■ **Problem details**:
Only the closing stretch of the material belongs in the answer: the line containing "D3: schottky BAT85" and every line after it, copied exactly.

■ **Raw data**:
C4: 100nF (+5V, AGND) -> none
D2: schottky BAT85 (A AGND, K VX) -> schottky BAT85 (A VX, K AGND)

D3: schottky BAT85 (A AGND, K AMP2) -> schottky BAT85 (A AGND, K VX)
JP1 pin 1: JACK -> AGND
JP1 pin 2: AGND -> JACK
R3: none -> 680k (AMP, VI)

■ **Answer space**:
D3: schottky BAT85 (A AGND, K AMP2) -> schottky BAT85 (A AGND, K VX)
JP1 pin 1: JACK -> AGND
JP1 pin 2: AGND -> JACK
R3: none -> 680k (AMP, VI)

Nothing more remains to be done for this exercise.